(Assignment):
Text in the records must be reproduced exactly, and pictures must be skipped.

[Source records Boundary: Start]

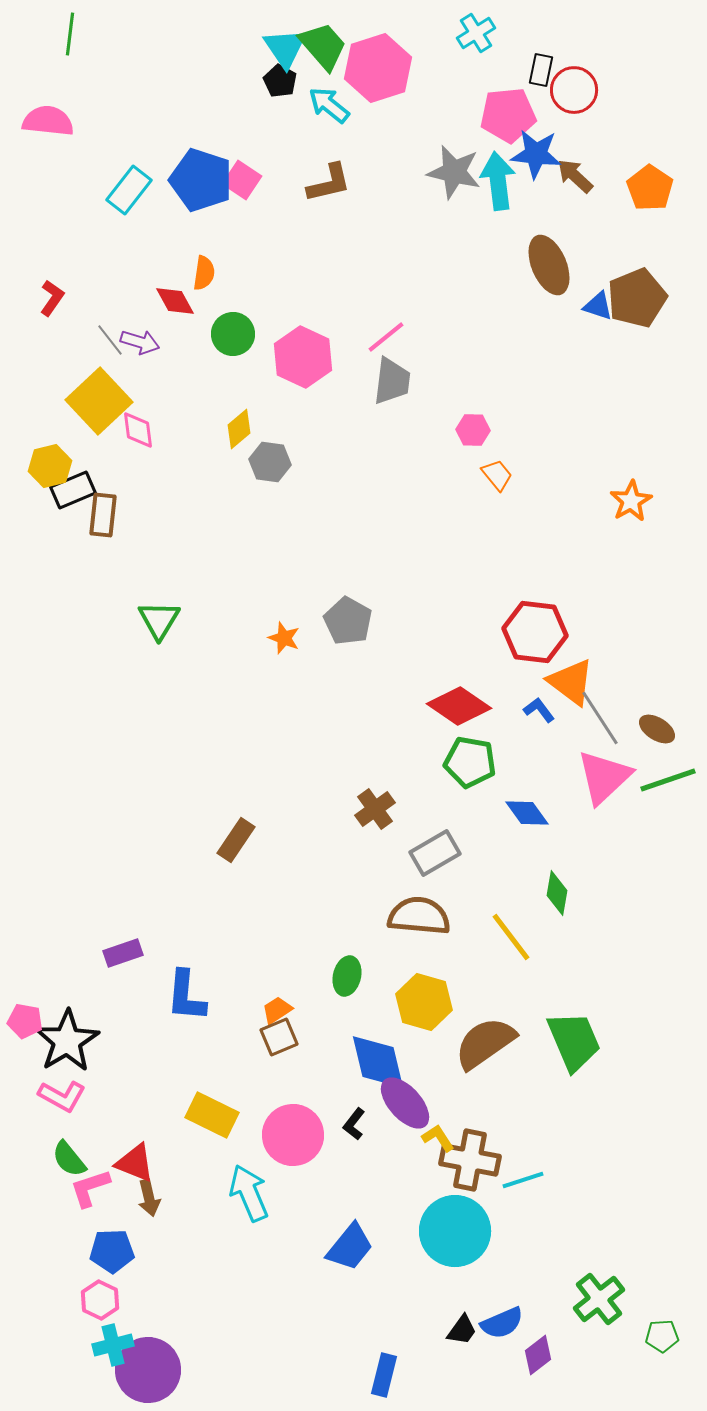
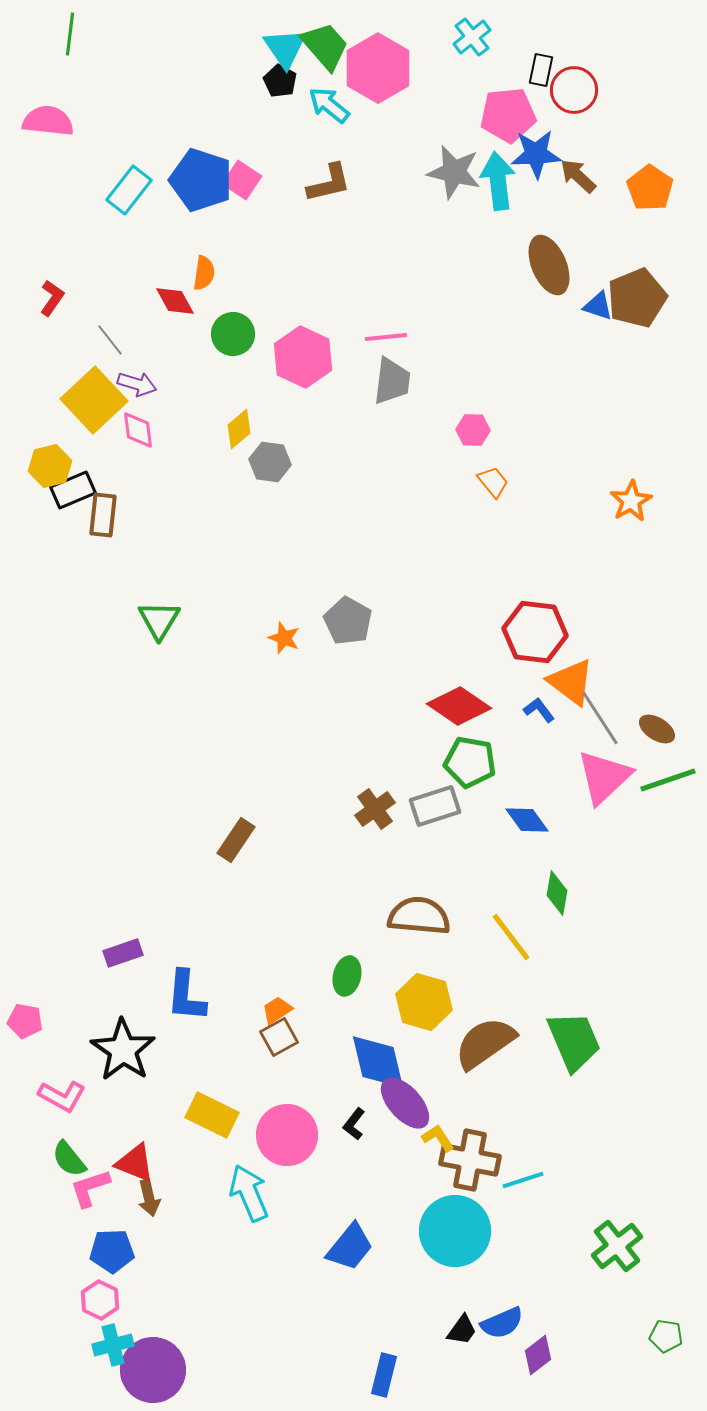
cyan cross at (476, 33): moved 4 px left, 4 px down; rotated 6 degrees counterclockwise
green trapezoid at (323, 46): moved 2 px right
pink hexagon at (378, 68): rotated 12 degrees counterclockwise
blue star at (536, 154): rotated 9 degrees counterclockwise
brown arrow at (575, 176): moved 3 px right
pink line at (386, 337): rotated 33 degrees clockwise
purple arrow at (140, 342): moved 3 px left, 42 px down
yellow square at (99, 401): moved 5 px left, 1 px up
orange trapezoid at (497, 475): moved 4 px left, 7 px down
blue diamond at (527, 813): moved 7 px down
gray rectangle at (435, 853): moved 47 px up; rotated 12 degrees clockwise
brown square at (279, 1037): rotated 6 degrees counterclockwise
black star at (67, 1041): moved 56 px right, 9 px down; rotated 6 degrees counterclockwise
pink circle at (293, 1135): moved 6 px left
green cross at (599, 1299): moved 18 px right, 53 px up
green pentagon at (662, 1336): moved 4 px right; rotated 12 degrees clockwise
purple circle at (148, 1370): moved 5 px right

[Source records Boundary: End]

(Exercise response):
cyan cross at (476, 33): moved 4 px left, 4 px down; rotated 6 degrees counterclockwise
green trapezoid at (323, 46): moved 2 px right
pink hexagon at (378, 68): rotated 12 degrees counterclockwise
blue star at (536, 154): rotated 9 degrees counterclockwise
brown arrow at (575, 176): moved 3 px right
pink line at (386, 337): rotated 33 degrees clockwise
purple arrow at (140, 342): moved 3 px left, 42 px down
yellow square at (99, 401): moved 5 px left, 1 px up
orange trapezoid at (497, 475): moved 4 px left, 7 px down
blue diamond at (527, 813): moved 7 px down
gray rectangle at (435, 853): moved 47 px up; rotated 12 degrees clockwise
brown square at (279, 1037): rotated 6 degrees counterclockwise
black star at (67, 1041): moved 56 px right, 9 px down; rotated 6 degrees counterclockwise
pink circle at (293, 1135): moved 6 px left
green cross at (599, 1299): moved 18 px right, 53 px up
green pentagon at (662, 1336): moved 4 px right; rotated 12 degrees clockwise
purple circle at (148, 1370): moved 5 px right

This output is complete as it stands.